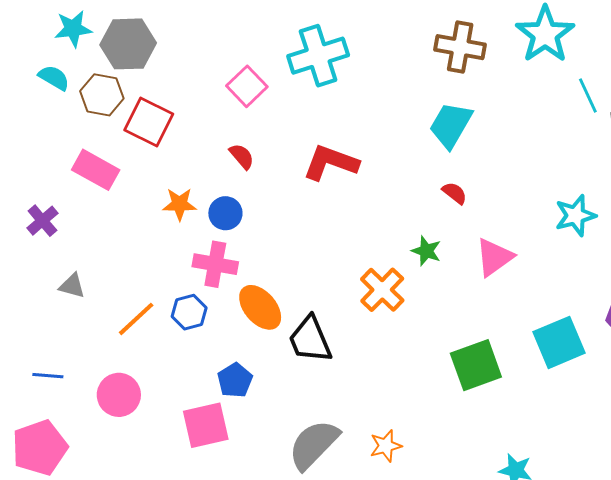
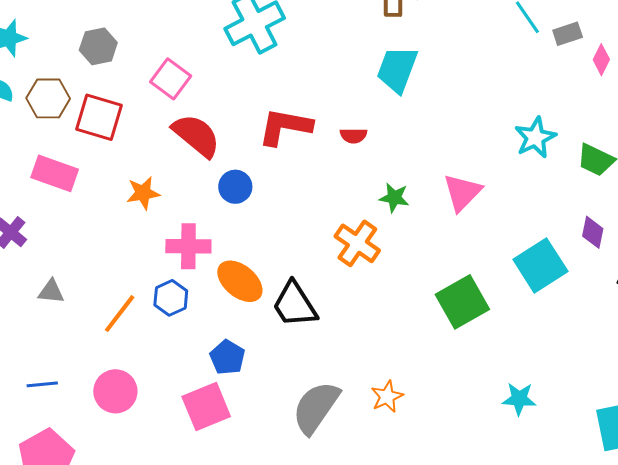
gray hexagon: (128, 44) -> (98, 46), moved, size x0.7
pink square: (247, 86) -> (171, 79), moved
red semicircle: (242, 156) -> (196, 135), size x1.8
red semicircle: (455, 193) -> (353, 136), moved, turned 152
blue circle: (225, 213) -> (235, 187), moved

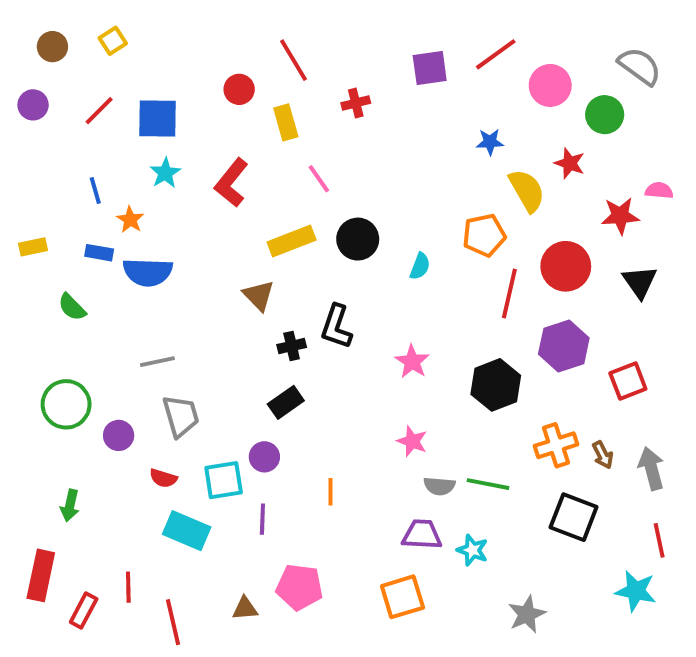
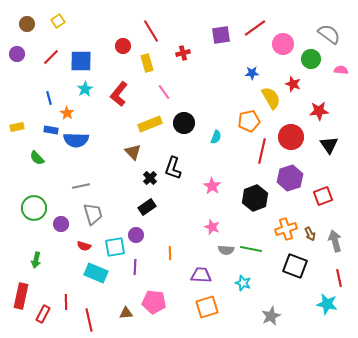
pink semicircle: (659, 190) -> (341, 70), moved
black cross: (292, 346) -> (150, 178), turned -32
purple trapezoid: (422, 535) -> (201, 275), moved

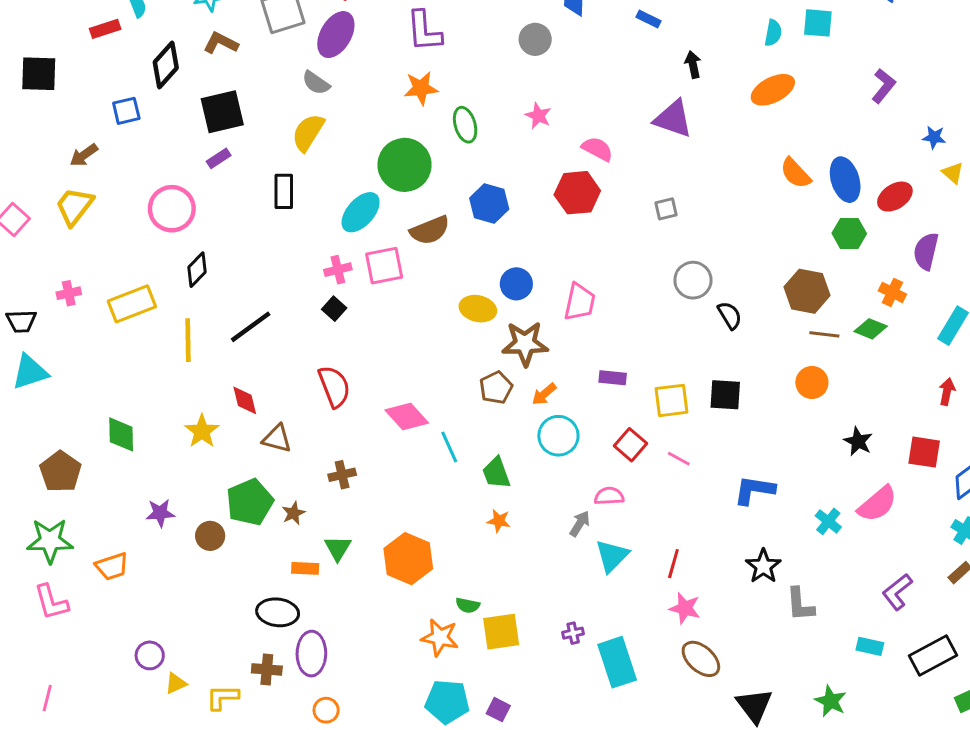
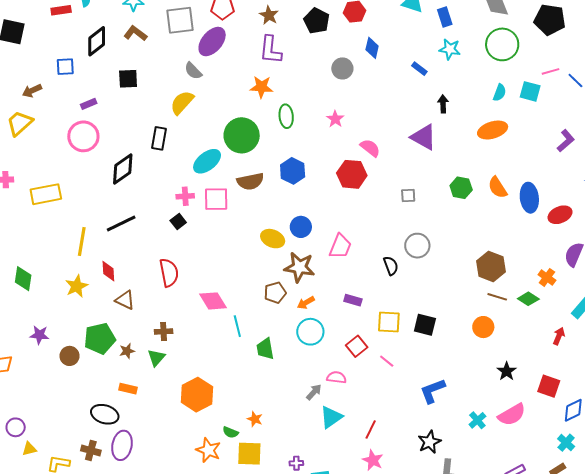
black square: (222, 112) -> (128, 79), size x0.7
purple rectangle: (219, 158) -> (89, 104), moved
green hexagon: (849, 233) -> (461, 188), moved
black diamond: (197, 270) -> (123, 169), moved, size x1.4
black semicircle: (730, 315) -> (391, 266), moved
yellow line: (188, 340) -> (82, 241), moved
red arrow: (947, 392) -> (559, 336), moved
blue L-shape: (754, 490) -> (433, 391), turned -40
orange star: (499, 521) -> (255, 419), moved
green triangle: (338, 548) -> (156, 358), moved

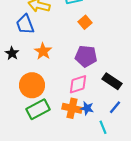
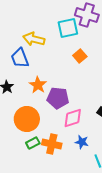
purple pentagon: (86, 56) -> (58, 98), moved
orange cross: (72, 108) -> (52, 144), moved
green rectangle: (38, 109) -> (33, 143), size x0.6

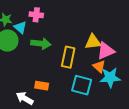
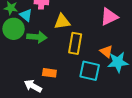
yellow triangle: (93, 42) -> (62, 22), moved
green arrow: (41, 44) -> (37, 37), moved
pink triangle: (106, 51) -> (109, 17), moved

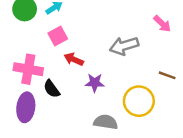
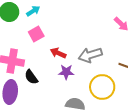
gray arrow: (124, 46) -> (90, 55), moved
red arrow: (74, 59) -> (58, 53), moved

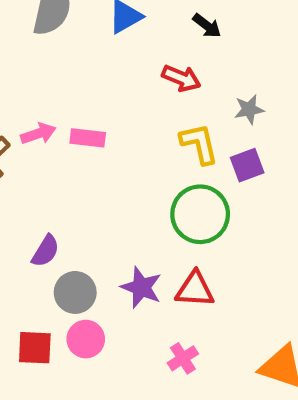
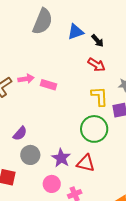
black arrow: (207, 26) -> (98, 41), moved
pink circle: (86, 339) -> (52, 184), moved

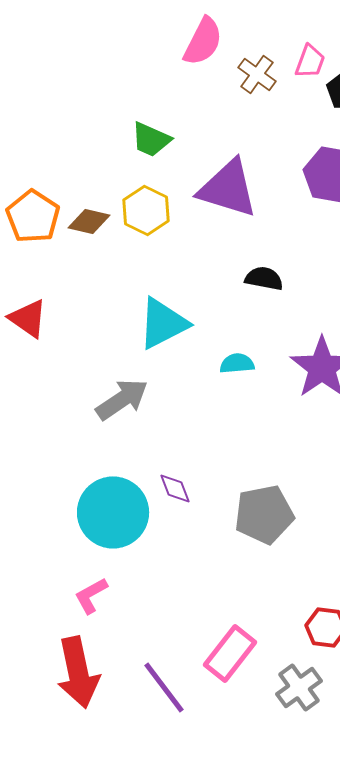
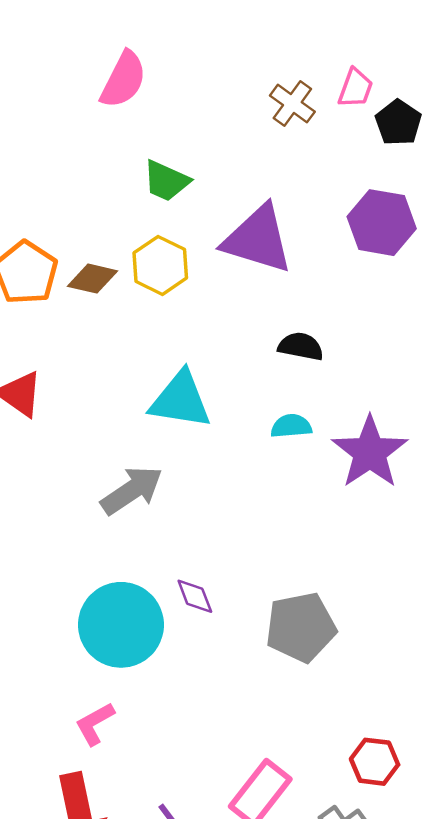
pink semicircle: (203, 41) -> (123, 80), moved
cyan triangle: (163, 323) -> (181, 400), turned 36
cyan semicircle: (237, 363) -> (291, 426), moved

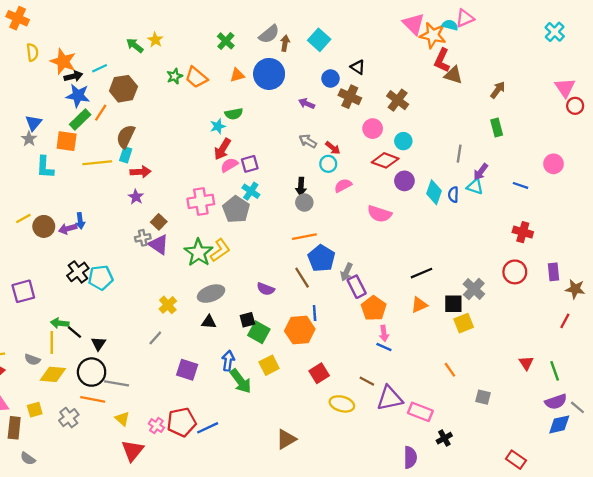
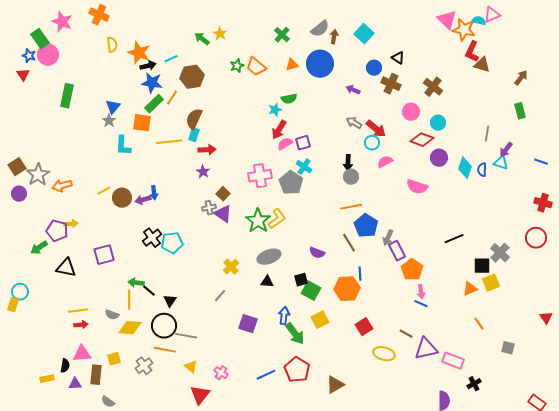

- - - -

Problem:
All lines above starting at the one with "orange cross: (72, 108) -> (52, 144), moved" and ending at the one with "gray arrow: (124, 46) -> (90, 55), moved", inclusive, are to be printed again exactly, with the pictures left out.

Response area:
orange cross: (72, 108) -> (52, 144), moved
green rectangle: (38, 109) -> (33, 143), size x0.6

yellow triangle: (93, 42) -> (62, 22), moved
green arrow: (41, 44) -> (37, 37), moved
pink triangle: (106, 51) -> (109, 17), moved

gray arrow: (124, 46) -> (90, 55), moved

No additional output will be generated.